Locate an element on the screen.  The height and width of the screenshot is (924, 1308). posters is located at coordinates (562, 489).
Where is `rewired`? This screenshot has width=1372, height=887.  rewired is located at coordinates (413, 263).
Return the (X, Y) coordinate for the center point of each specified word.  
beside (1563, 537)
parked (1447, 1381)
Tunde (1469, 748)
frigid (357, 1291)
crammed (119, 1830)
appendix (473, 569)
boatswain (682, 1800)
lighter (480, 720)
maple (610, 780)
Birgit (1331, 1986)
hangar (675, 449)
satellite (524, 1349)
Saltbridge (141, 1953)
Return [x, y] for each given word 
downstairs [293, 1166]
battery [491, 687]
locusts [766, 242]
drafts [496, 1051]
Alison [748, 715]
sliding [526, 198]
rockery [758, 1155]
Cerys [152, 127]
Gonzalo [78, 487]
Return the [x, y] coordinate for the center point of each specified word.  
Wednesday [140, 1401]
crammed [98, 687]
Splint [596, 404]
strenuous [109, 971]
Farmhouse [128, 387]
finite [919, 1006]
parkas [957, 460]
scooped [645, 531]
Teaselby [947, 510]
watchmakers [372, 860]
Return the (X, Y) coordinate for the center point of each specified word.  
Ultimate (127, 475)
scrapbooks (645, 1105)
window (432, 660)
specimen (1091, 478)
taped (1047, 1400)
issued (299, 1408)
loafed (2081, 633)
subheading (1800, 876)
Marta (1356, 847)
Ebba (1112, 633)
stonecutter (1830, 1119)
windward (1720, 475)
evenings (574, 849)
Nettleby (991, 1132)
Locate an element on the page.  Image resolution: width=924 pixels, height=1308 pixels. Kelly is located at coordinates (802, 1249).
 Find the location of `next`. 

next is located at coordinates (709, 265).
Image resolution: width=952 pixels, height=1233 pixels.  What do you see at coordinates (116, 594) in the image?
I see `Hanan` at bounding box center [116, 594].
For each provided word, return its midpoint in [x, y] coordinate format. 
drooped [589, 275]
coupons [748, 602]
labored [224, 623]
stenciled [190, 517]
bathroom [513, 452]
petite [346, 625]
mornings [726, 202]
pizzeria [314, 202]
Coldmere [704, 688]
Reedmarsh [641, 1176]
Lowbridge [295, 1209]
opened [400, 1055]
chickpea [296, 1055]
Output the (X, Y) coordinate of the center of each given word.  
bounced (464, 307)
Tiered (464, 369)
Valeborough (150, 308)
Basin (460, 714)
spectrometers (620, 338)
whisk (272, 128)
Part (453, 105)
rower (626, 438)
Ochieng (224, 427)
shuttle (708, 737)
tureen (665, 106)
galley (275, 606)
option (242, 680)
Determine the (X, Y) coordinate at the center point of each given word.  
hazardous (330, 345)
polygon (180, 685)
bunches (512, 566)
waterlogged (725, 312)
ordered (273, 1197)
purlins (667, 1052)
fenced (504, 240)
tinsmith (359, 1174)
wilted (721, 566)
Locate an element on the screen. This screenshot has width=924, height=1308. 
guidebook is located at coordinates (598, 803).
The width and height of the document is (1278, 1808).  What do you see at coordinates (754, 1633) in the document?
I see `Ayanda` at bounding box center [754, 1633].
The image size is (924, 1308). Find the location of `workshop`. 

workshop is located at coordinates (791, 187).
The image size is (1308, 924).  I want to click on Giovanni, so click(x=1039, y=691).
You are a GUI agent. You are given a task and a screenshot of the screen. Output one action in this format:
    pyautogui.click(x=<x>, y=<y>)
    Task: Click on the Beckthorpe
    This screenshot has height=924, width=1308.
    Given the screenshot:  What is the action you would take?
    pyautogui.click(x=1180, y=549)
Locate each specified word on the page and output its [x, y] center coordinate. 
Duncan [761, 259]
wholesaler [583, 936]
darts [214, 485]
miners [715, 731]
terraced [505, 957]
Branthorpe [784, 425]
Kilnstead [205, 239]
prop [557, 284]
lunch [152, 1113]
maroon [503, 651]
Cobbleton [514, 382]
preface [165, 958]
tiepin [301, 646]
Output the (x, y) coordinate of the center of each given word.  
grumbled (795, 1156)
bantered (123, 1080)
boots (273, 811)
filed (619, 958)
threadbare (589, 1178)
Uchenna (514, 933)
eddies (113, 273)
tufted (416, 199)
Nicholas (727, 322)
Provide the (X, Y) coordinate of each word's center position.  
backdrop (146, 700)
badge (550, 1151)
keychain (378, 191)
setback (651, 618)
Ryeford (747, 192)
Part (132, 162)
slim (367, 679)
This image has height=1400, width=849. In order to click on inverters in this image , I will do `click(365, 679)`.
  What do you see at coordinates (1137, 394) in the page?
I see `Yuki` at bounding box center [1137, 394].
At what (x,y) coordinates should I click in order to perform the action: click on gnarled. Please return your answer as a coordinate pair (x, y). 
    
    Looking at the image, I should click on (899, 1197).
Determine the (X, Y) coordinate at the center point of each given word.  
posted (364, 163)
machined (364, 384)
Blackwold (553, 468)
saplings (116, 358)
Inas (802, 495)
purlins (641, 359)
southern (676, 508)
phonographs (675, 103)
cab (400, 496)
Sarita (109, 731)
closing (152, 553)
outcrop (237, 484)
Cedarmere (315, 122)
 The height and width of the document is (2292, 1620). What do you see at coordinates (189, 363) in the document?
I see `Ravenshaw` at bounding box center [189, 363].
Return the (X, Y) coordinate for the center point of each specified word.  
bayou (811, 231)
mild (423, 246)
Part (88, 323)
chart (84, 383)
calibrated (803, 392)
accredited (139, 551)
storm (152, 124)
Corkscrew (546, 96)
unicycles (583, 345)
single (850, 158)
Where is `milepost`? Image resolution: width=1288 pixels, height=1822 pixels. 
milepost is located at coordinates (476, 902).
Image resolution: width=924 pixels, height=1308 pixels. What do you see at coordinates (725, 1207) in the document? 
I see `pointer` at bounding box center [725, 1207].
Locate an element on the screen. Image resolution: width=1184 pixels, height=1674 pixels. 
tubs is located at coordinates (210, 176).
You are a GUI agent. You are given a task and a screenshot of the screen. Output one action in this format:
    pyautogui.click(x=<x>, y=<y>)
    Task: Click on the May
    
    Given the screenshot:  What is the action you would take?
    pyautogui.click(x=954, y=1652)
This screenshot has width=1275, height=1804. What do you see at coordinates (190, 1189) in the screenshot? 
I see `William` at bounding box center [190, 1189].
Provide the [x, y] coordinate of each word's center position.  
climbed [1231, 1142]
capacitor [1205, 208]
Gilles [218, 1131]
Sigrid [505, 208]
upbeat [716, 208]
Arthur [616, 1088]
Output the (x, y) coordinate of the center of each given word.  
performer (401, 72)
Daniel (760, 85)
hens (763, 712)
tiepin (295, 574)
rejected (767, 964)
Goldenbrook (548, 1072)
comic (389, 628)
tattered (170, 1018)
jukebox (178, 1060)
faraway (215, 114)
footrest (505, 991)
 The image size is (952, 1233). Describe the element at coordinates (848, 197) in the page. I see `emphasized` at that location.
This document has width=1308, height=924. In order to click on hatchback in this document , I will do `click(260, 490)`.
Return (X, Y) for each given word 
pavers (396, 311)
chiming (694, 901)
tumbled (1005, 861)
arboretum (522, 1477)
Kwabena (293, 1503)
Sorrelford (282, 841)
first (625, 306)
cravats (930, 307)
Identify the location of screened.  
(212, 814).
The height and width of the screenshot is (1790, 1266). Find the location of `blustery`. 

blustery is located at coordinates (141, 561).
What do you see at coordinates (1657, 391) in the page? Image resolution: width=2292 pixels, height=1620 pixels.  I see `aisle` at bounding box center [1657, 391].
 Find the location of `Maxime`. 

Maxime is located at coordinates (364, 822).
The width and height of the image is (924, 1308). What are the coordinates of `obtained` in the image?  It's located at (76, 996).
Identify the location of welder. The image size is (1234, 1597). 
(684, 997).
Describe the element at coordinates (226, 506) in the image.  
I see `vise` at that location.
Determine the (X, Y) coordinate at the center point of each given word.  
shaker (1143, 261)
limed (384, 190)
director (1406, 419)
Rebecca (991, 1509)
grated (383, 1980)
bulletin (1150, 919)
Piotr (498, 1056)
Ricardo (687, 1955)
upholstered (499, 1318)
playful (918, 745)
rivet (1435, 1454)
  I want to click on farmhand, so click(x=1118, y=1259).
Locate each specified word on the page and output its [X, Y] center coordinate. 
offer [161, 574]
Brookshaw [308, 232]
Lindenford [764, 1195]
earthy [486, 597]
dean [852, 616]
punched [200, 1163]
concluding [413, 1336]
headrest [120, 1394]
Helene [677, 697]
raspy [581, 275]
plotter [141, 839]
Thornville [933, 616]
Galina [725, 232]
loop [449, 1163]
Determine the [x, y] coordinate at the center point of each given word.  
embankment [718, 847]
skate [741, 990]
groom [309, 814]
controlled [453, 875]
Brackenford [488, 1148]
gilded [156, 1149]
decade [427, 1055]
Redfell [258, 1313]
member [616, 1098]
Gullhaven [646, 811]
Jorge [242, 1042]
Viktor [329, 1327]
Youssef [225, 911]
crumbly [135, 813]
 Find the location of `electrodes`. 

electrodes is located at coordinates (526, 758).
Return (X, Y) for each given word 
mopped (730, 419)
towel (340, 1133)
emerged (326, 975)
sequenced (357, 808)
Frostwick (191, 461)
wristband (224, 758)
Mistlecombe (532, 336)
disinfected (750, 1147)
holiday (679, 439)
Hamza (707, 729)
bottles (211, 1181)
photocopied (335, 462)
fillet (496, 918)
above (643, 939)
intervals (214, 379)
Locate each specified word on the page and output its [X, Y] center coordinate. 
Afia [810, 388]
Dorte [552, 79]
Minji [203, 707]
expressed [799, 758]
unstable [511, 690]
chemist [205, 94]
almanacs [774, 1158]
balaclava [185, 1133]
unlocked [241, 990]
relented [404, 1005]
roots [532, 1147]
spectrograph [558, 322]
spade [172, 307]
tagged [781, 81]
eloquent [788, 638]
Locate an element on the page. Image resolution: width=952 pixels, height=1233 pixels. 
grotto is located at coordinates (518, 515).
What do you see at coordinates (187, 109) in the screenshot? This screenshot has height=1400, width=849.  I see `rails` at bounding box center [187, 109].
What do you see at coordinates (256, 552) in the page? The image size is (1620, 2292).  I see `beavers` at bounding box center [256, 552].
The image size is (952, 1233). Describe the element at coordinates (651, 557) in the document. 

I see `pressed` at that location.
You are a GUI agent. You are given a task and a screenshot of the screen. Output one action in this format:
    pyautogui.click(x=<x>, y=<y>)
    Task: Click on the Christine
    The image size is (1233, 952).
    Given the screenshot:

--- --- ---

# [Given exercise]
Recast the lines of the items above as a JSON list of strings, one string per line and blank lines omitted, beginning with the line that contains "Galina [725, 232]" and ending with the line that contains "Gullhaven [646, 811]", both included.

# [Exercise answer]
[
  "Galina [725, 232]",
  "loop [449, 1163]",
  "Determine the [x, y] coordinate at the center point of each given word.  ",
  "embankment [718, 847]",
  "skate [741, 990]",
  "groom [309, 814]",
  "controlled [453, 875]",
  "Brackenford [488, 1148]",
  "gilded [156, 1149]",
  "decade [427, 1055]",
  "Redfell [258, 1313]",
  "member [616, 1098]",
  "Gullhaven [646, 811]"
]